Problem statement
Print nothing but the lines below starting at the line that holds "none -> white brick A1 level 2" and ending at the line that holds "yellow round brick I7", including both, each exactly as written.

_ _ _

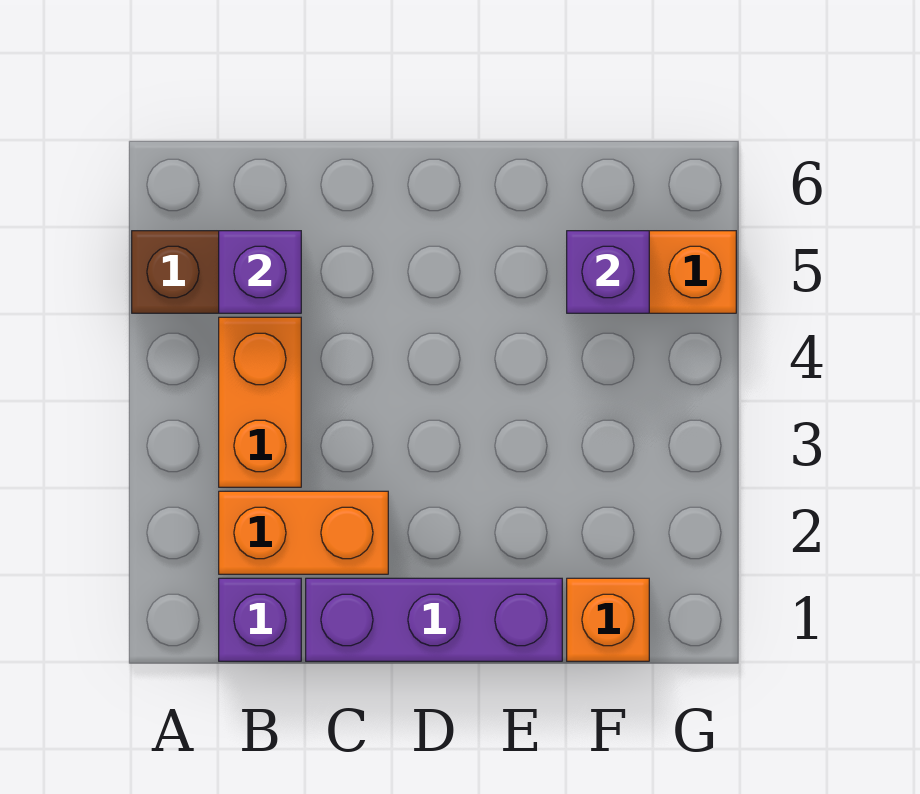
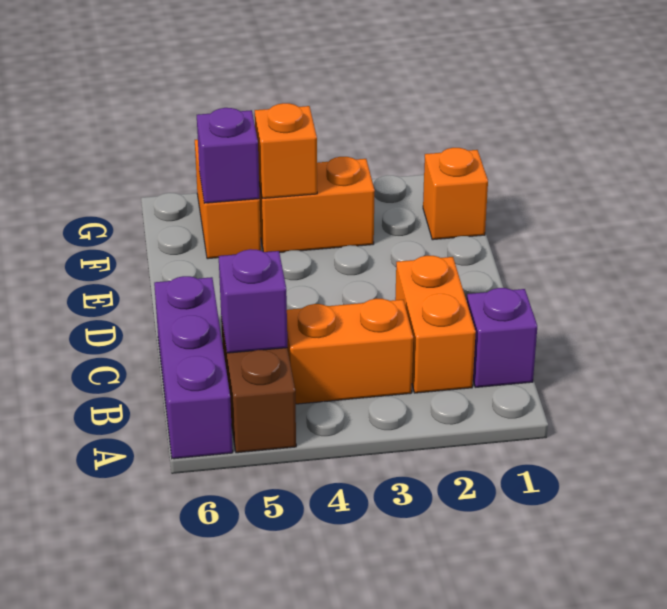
purple brick C1:E1 level 1 -> purple brick A6:C6 level 1
none -> orange brick F3:F4 level 1
none -> orange brick F4 level 2

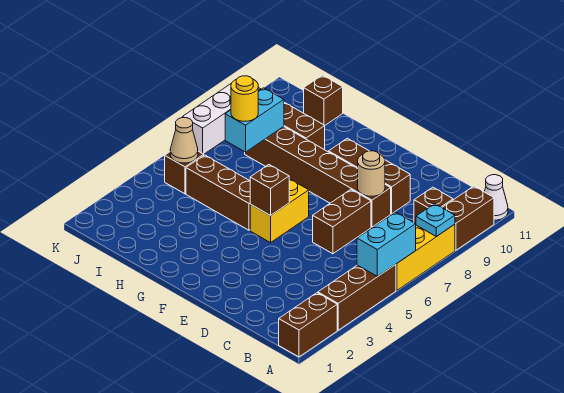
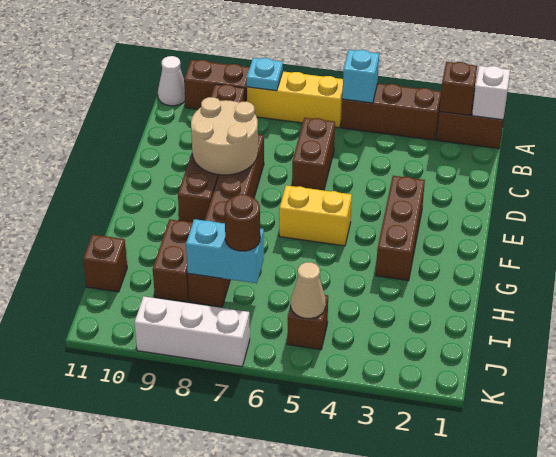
none -> white brick A1 level 2
cyan brick A5:A6 level 2 -> cyan brick A5 level 2
brown brick D6:D7 level 1 -> brown brick C6:D6 level 1
tan round brick D8 level 2 -> tan round brick D8:E9 level 2
brown brick F5 level 2 -> brown brick A2 level 2
brown brick G5:I5 level 1 -> brown brick E3:G3 level 1
yellow round brick I7 level 3 -> brown round brick I7 level 3

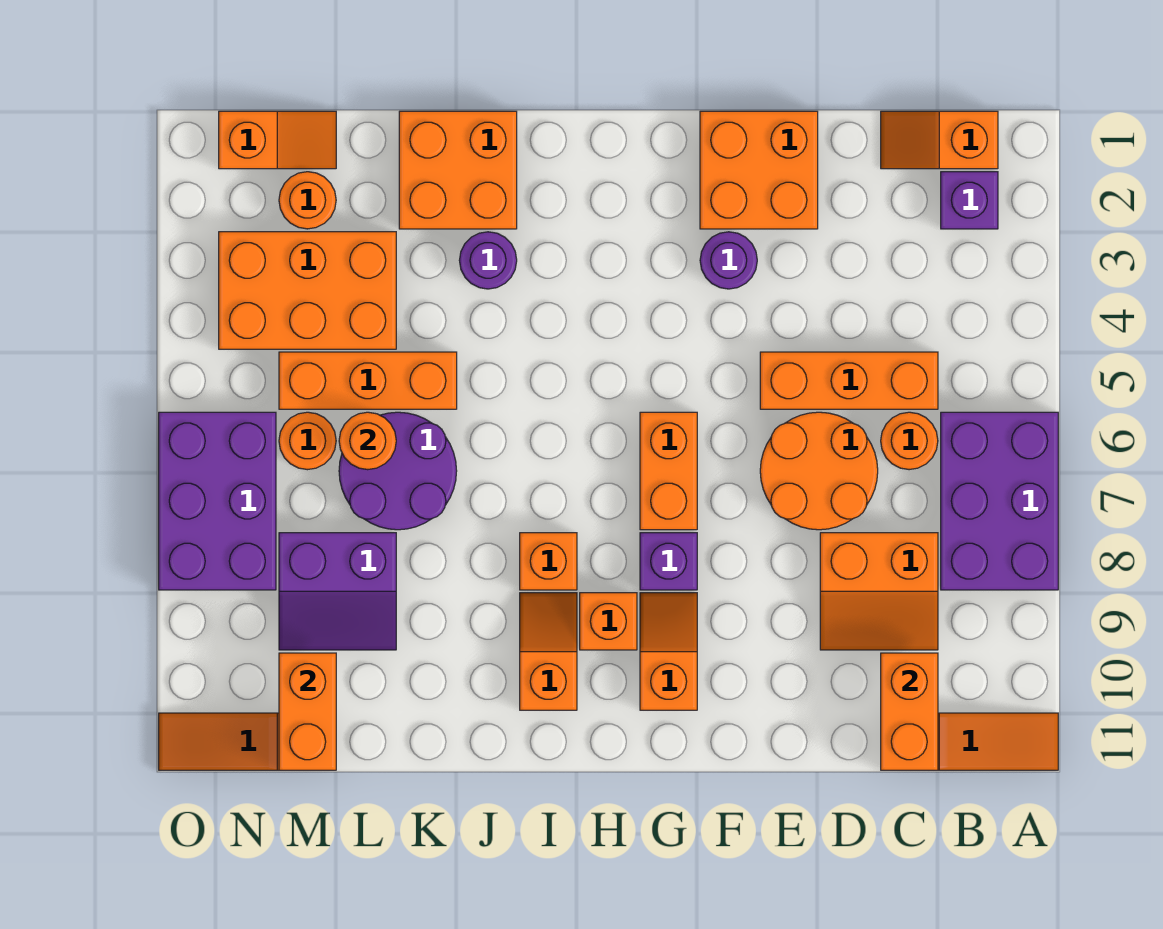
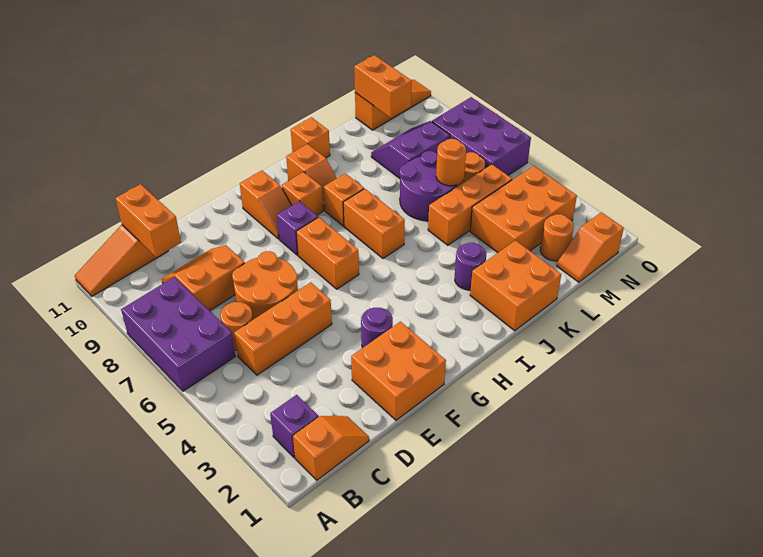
none -> orange brick I6:I7 level 1
none -> orange brick J11 level 1

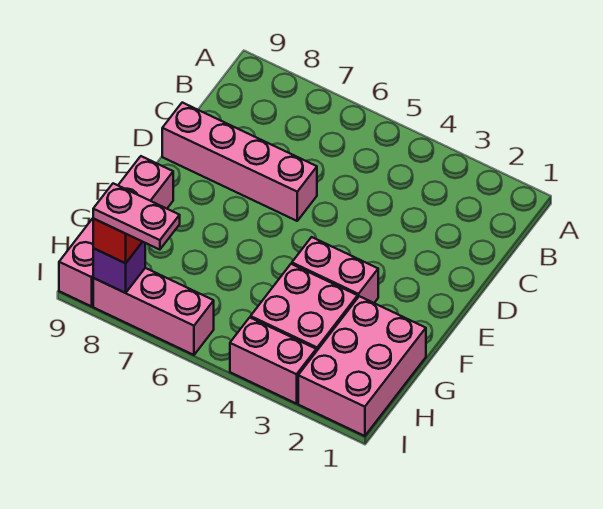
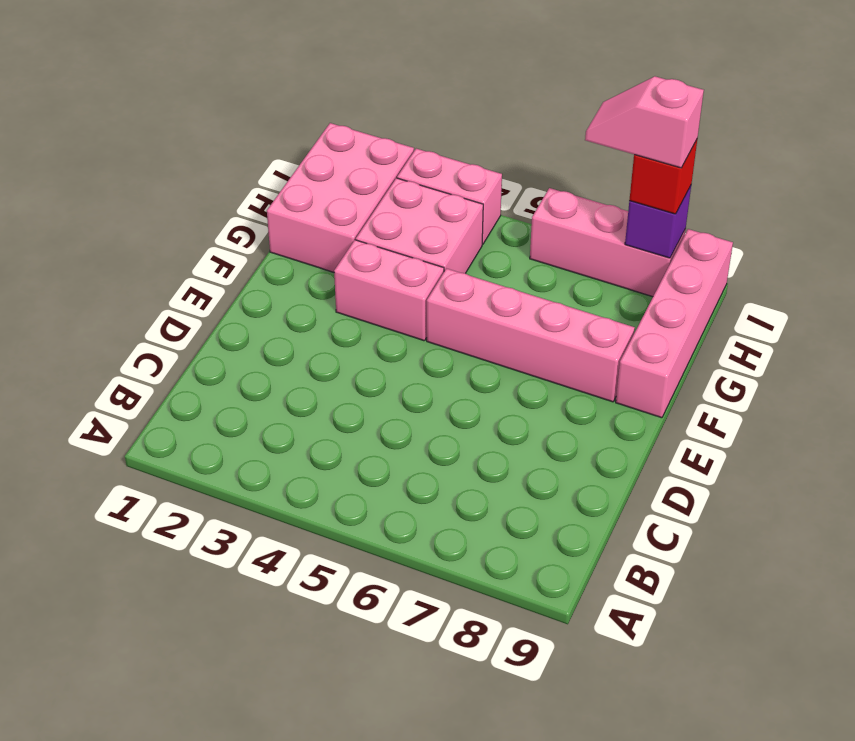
pink brick D6:D9 level 1 -> pink brick F5:F8 level 1
pink plate I7:I8 level 4 -> pink slope I7:I8 level 4 top 8

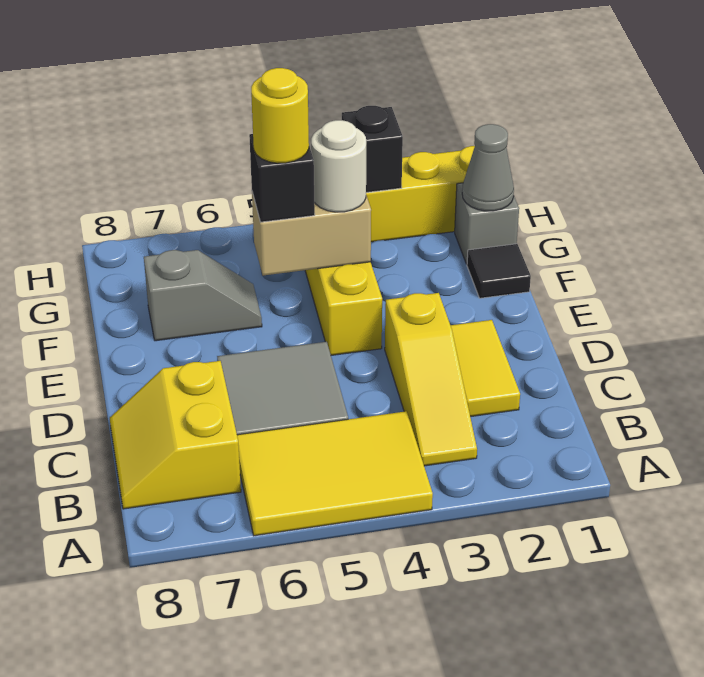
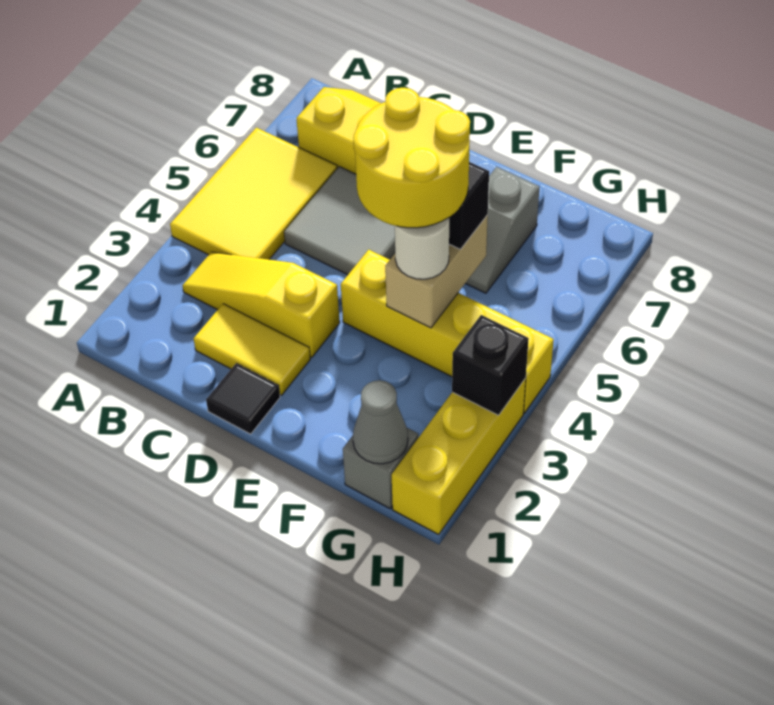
black tile F1 level 1 -> black tile D1 level 1
yellow round brick F5 level 4 -> yellow round brick E4:F5 level 4

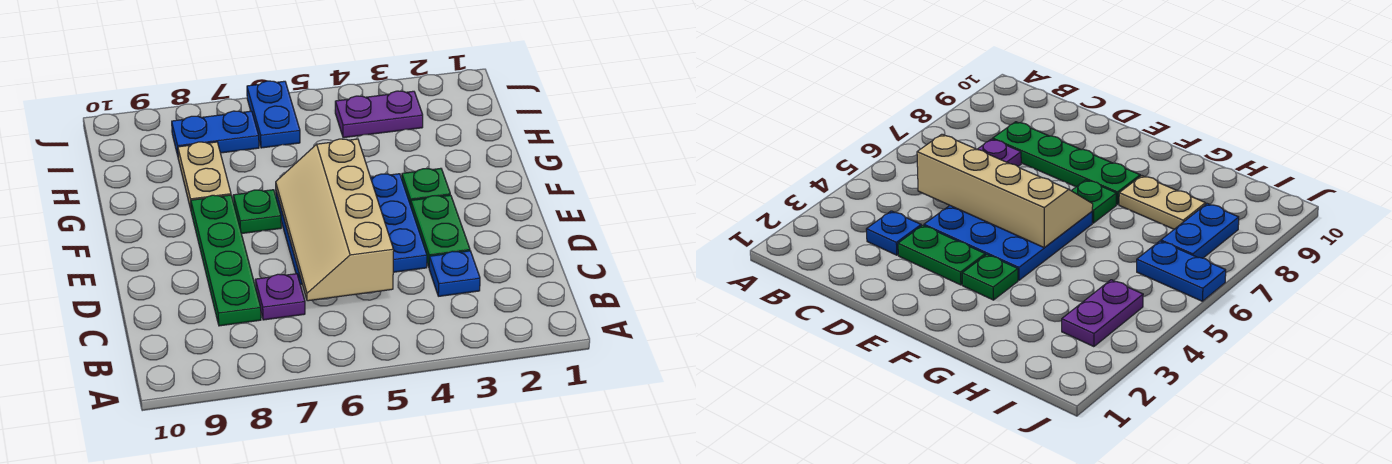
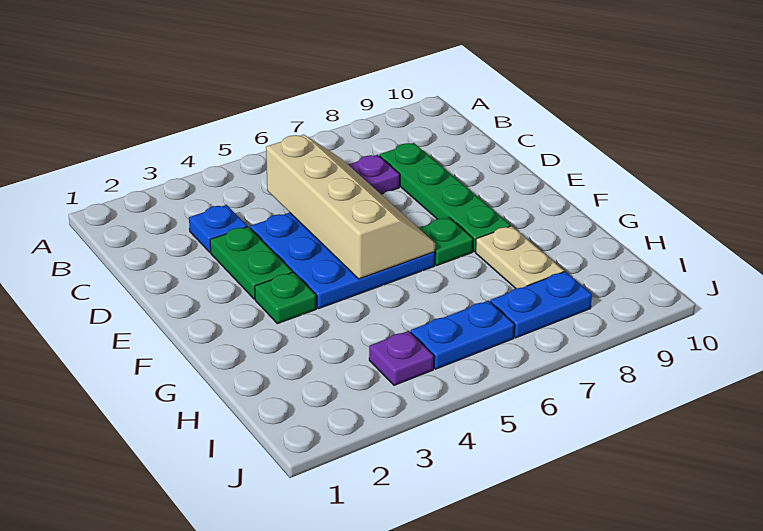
purple plate I3:I4 level 1 -> purple plate I4 level 1
blue plate I6:J6 level 1 -> blue plate I5:I6 level 1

_ _ _

Solved exercise
none -> white brick A1 level 2
cyan brick A5:A6 level 2 -> cyan brick A5 level 2
brown brick D6:D7 level 1 -> brown brick C6:D6 level 1
tan round brick D8 level 2 -> tan round brick D8:E9 level 2
brown brick F5 level 2 -> brown brick A2 level 2
brown brick G5:I5 level 1 -> brown brick E3:G3 level 1
yellow round brick I7 level 3 -> brown round brick I7 level 3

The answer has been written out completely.